::: RECORDS SHOWN

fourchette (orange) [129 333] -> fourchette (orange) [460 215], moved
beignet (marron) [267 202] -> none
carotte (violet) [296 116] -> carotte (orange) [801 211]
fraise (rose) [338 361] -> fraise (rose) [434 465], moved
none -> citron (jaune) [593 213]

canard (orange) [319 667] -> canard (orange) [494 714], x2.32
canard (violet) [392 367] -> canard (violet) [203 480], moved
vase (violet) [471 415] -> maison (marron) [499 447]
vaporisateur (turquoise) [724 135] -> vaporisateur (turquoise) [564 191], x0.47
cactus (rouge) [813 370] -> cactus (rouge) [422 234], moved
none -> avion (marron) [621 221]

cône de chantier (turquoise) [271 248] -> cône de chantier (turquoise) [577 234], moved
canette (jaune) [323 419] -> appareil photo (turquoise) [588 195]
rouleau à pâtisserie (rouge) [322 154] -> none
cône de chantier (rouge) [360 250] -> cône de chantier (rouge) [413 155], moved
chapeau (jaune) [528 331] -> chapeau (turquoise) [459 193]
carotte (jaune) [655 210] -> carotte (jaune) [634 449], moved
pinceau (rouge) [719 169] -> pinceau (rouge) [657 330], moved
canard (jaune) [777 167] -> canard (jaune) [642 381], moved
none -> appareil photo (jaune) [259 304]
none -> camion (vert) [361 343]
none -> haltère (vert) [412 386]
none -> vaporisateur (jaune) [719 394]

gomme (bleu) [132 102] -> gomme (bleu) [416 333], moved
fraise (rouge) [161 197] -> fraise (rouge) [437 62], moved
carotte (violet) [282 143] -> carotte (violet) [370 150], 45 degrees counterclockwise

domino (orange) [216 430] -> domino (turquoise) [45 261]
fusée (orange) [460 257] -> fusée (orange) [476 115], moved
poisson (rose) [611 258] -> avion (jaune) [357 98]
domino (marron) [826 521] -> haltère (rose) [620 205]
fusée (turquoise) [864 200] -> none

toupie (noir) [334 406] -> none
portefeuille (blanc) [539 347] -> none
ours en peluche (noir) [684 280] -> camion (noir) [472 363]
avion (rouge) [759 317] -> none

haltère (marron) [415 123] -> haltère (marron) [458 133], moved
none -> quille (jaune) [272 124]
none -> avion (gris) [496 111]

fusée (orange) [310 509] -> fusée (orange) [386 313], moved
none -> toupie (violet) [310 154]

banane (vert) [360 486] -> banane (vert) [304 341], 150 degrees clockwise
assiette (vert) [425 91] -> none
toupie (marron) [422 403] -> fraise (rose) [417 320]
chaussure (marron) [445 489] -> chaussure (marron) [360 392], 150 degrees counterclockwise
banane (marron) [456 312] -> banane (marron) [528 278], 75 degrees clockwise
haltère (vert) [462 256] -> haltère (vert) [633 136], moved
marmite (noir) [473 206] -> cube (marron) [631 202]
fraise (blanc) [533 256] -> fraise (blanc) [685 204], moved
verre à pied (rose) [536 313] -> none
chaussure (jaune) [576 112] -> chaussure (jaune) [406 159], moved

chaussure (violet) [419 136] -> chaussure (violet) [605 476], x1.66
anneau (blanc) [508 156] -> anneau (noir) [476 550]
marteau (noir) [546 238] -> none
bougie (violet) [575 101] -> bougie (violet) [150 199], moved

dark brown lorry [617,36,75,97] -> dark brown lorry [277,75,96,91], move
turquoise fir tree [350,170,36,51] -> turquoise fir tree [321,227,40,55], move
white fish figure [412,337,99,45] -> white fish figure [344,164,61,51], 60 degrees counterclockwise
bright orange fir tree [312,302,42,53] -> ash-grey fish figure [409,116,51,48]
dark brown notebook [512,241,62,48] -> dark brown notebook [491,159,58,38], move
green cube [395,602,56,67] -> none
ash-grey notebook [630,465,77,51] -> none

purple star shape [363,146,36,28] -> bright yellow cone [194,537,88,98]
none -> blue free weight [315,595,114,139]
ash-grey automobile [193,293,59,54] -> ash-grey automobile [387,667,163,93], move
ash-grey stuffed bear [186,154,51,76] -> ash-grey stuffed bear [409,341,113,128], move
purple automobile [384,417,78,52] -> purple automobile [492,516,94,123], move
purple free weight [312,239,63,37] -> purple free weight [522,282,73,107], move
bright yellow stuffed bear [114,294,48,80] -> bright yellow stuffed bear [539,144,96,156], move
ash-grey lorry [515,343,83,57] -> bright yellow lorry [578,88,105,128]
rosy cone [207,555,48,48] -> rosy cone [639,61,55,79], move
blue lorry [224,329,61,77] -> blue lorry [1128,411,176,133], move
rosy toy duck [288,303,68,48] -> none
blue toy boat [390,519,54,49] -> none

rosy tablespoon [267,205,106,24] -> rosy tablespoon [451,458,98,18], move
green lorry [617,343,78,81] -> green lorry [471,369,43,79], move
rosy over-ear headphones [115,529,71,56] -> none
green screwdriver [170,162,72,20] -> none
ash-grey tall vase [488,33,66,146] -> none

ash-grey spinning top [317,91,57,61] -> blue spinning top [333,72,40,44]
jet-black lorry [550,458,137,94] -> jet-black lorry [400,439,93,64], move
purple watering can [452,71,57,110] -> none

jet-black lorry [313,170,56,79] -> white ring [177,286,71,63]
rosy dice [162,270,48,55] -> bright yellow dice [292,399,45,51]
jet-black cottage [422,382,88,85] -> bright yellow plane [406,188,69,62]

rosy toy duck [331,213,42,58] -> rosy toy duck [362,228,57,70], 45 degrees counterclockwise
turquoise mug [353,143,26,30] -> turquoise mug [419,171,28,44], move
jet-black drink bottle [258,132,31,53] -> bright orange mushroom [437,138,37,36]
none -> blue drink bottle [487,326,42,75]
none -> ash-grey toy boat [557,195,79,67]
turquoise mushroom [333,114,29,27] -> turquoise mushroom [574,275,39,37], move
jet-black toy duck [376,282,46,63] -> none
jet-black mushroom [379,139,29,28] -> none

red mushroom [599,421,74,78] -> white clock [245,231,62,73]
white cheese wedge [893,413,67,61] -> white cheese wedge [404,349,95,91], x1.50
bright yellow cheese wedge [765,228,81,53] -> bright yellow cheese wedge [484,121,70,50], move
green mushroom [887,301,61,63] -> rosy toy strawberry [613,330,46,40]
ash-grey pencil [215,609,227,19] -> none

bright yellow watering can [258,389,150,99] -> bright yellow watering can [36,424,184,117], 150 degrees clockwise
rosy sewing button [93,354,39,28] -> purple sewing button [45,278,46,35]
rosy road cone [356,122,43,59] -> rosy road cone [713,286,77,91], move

::::::

▶ _WHAT IS NEEDED_
Across the records above, show each line containing the word "figure".

▶ _EXERCISE RESULT_
white fish figure [412,337,99,45] -> white fish figure [344,164,61,51], 60 degrees counterclockwise
bright orange fir tree [312,302,42,53] -> ash-grey fish figure [409,116,51,48]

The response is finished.